Exercise prompt:
Extract, exactly as written, the line that contains "R201: 1.2k (GND, U202/P1.3)" and all lines after it through the end of the records. Omit pictures.

━━ Supplied records ━━

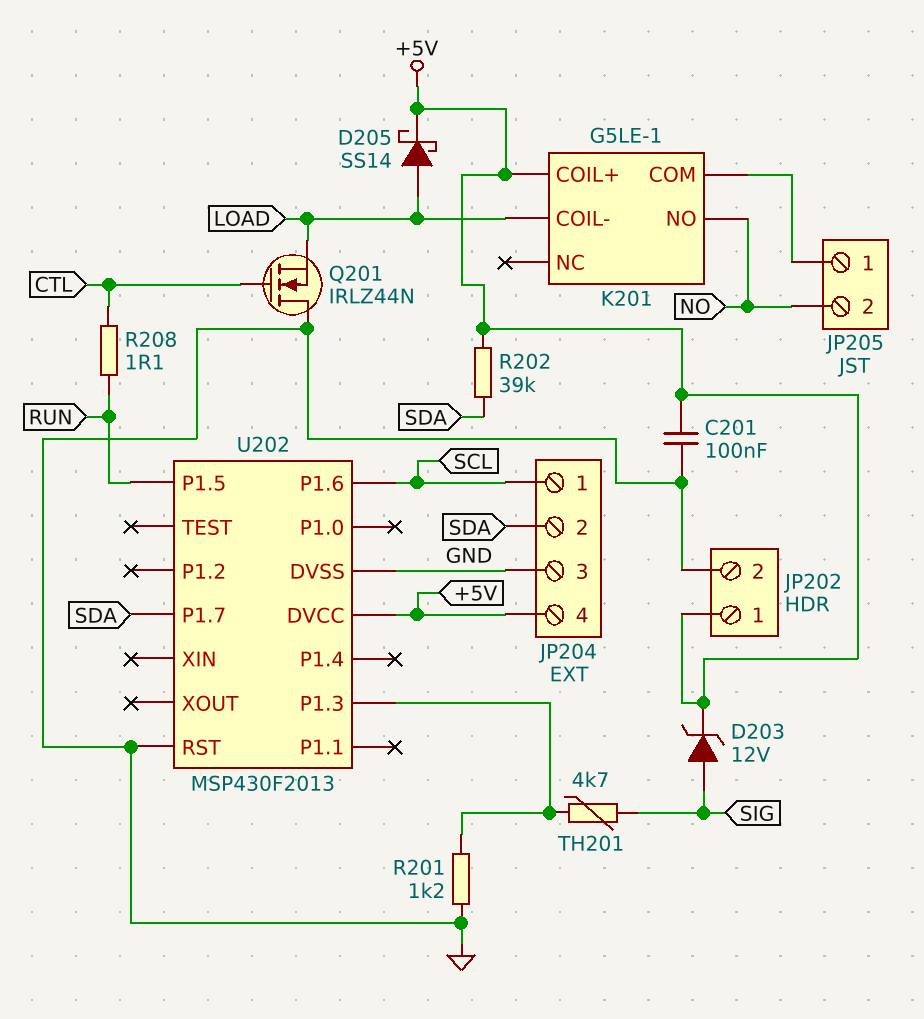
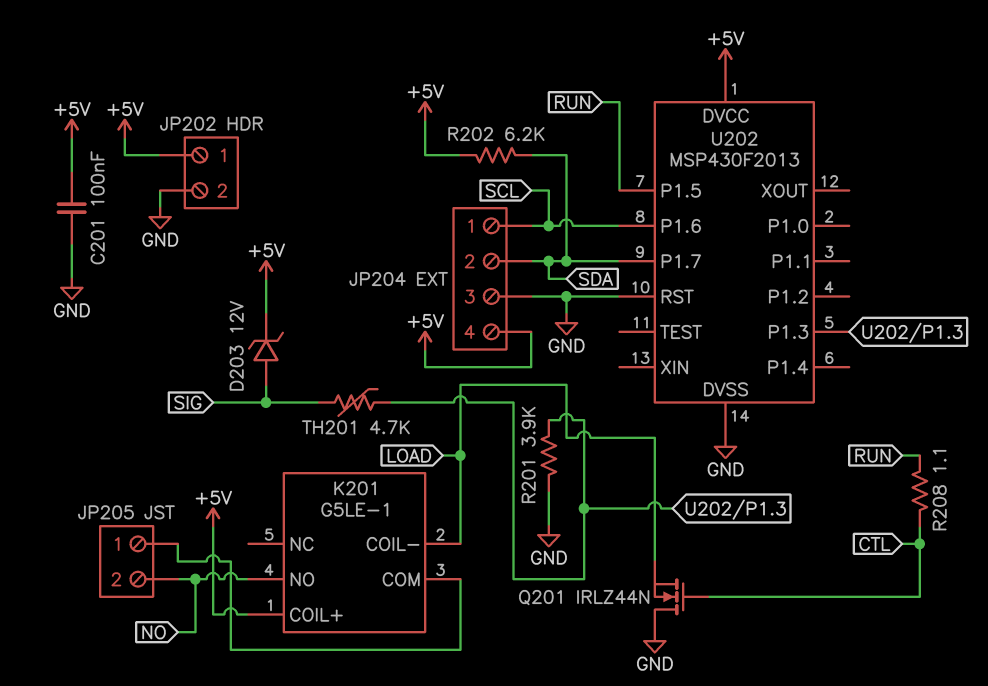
D205: schottky SS14 (A LOAD, K +5V) -> none
R201: 1.2k (GND, U202/P1.3) -> 3.9k (GND, U202/P1.3)
R202: 39k (+5V, SDA) -> 6.2k (+5V, SDA)

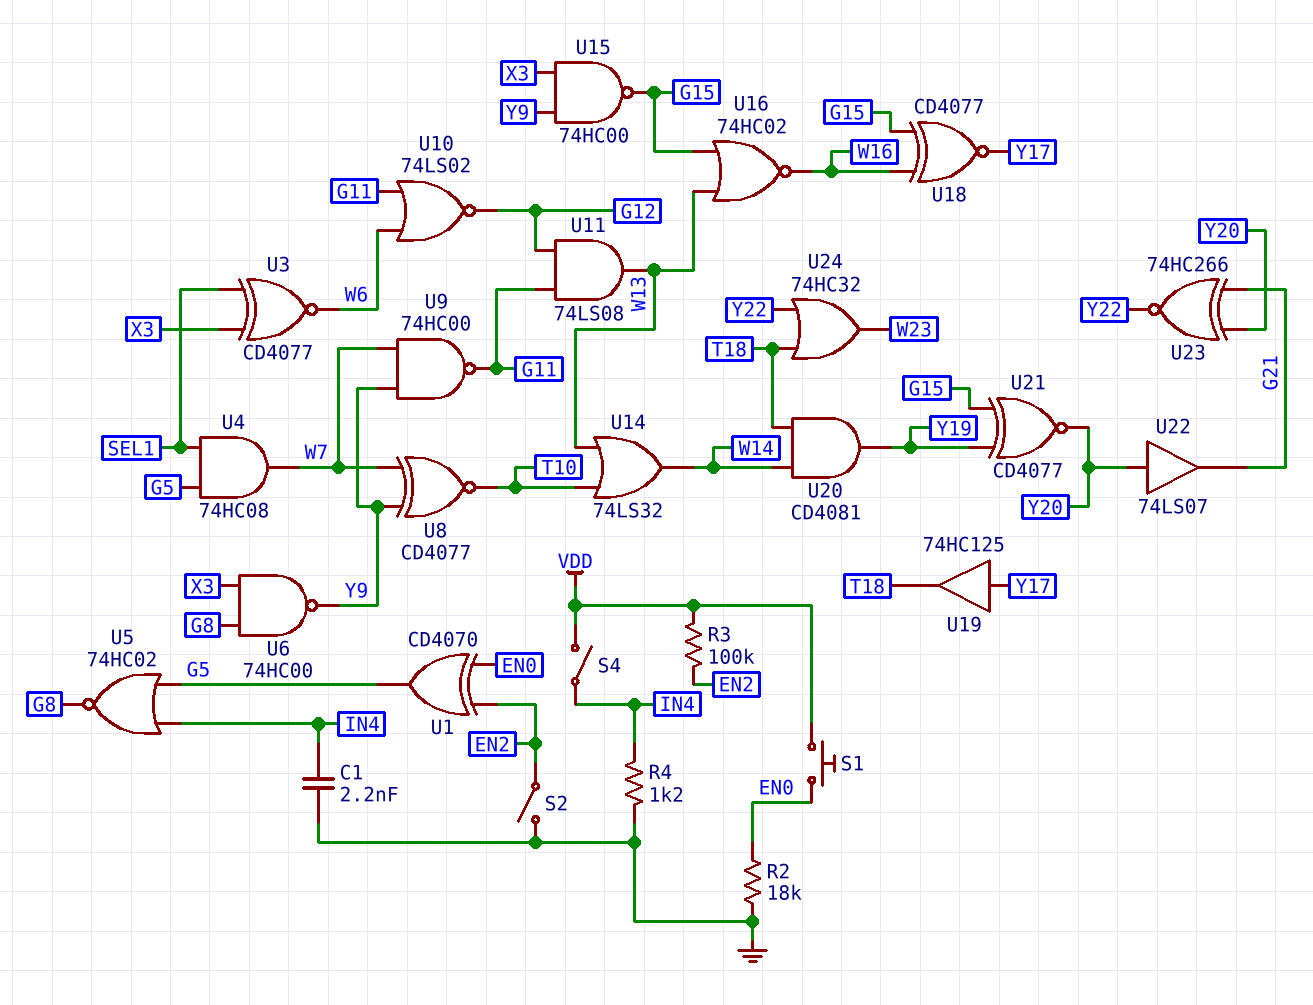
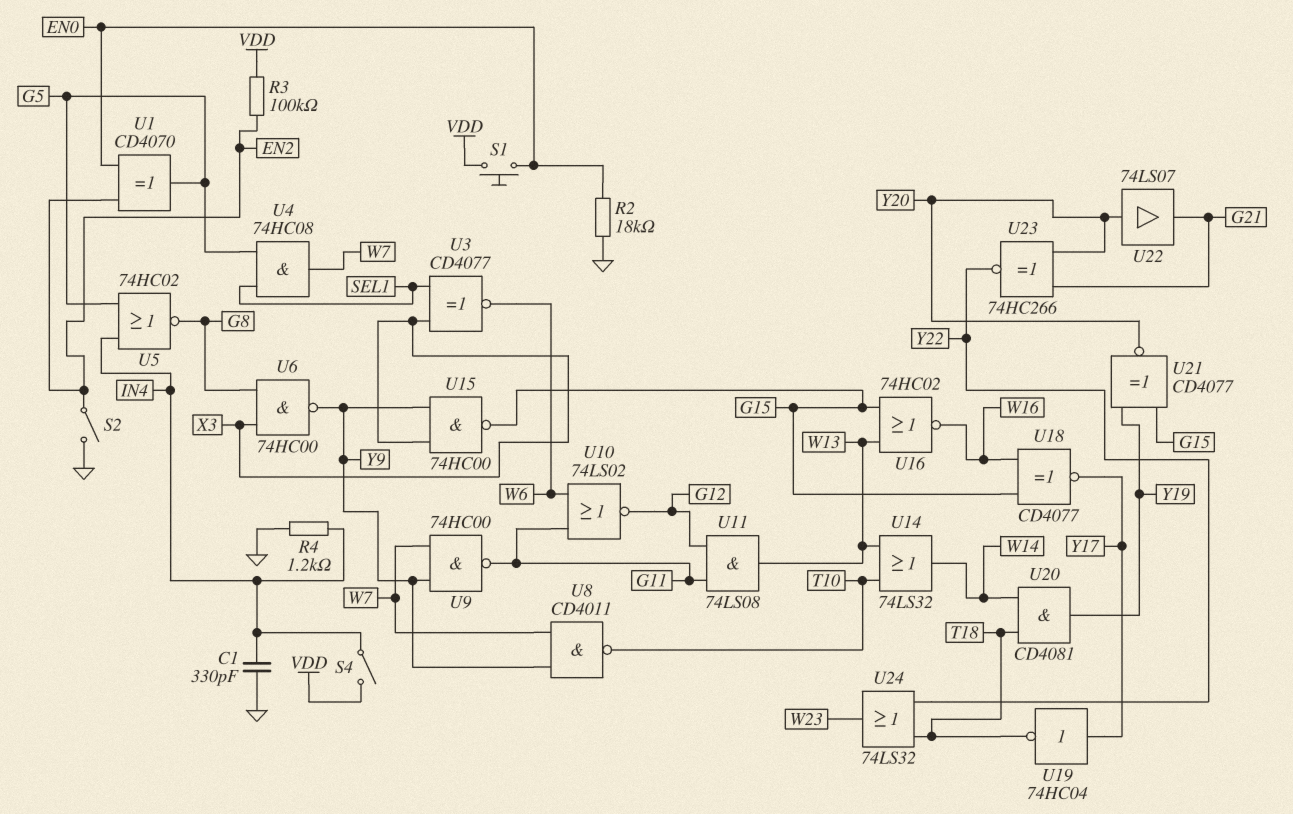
C1: 2.2nF (GND, IN4) -> 330pF (GND, IN4)
U8: XNOR CD4077 (in W7, in Y9, out T10) -> NAND CD4011 (in W7, in Y9, out T10)
U19: buffer 74HC125 (in Y17, out T18) -> NOT 74HC04 (in Y17, out T18)
U24: OR 74HC32 (in T18, in Y22, out W23) -> OR 74LS32 (in T18, in Y22, out W23)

━━━

Solution to this task:
R201: 1.2k (GND, U202/P1.3) -> 3.9k (GND, U202/P1.3)
R202: 39k (+5V, SDA) -> 6.2k (+5V, SDA)

C1: 2.2nF (GND, IN4) -> 330pF (GND, IN4)
U8: XNOR CD4077 (in W7, in Y9, out T10) -> NAND CD4011 (in W7, in Y9, out T10)
U19: buffer 74HC125 (in Y17, out T18) -> NOT 74HC04 (in Y17, out T18)
U24: OR 74HC32 (in T18, in Y22, out W23) -> OR 74LS32 (in T18, in Y22, out W23)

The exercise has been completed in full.